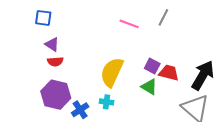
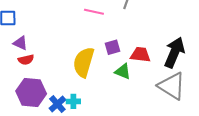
purple square: (152, 66) -> (112, 47), moved, turned -35
cyan cross: (106, 102) -> (73, 101), moved

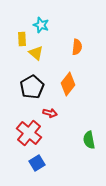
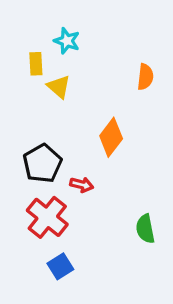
orange semicircle: (77, 47) -> (145, 77), moved
black pentagon: (32, 87) -> (42, 163), moved

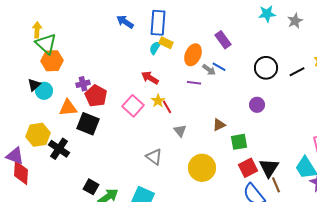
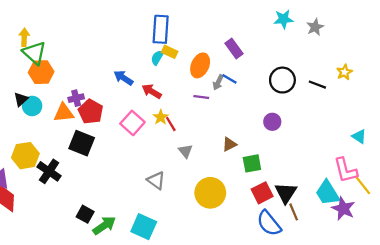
blue arrow: (125, 22) -> (123, 78), moved
gray arrow: (209, 70) -> (218, 82), turned 80
black line: (297, 72) -> (317, 85), turned 49
orange triangle: (68, 108) -> (64, 113), moved

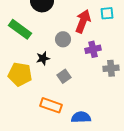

··········

What the task requires
The records above, copied word for word without the pictures, are what should be output.

Exercise solution
purple square: (152, 66) -> (112, 47), moved, turned -35
cyan cross: (106, 102) -> (73, 101), moved

orange semicircle: (77, 47) -> (145, 77), moved
black pentagon: (32, 87) -> (42, 163), moved

blue arrow: (125, 22) -> (123, 78), moved
gray arrow: (209, 70) -> (218, 82), turned 80
black line: (297, 72) -> (317, 85), turned 49
orange triangle: (68, 108) -> (64, 113), moved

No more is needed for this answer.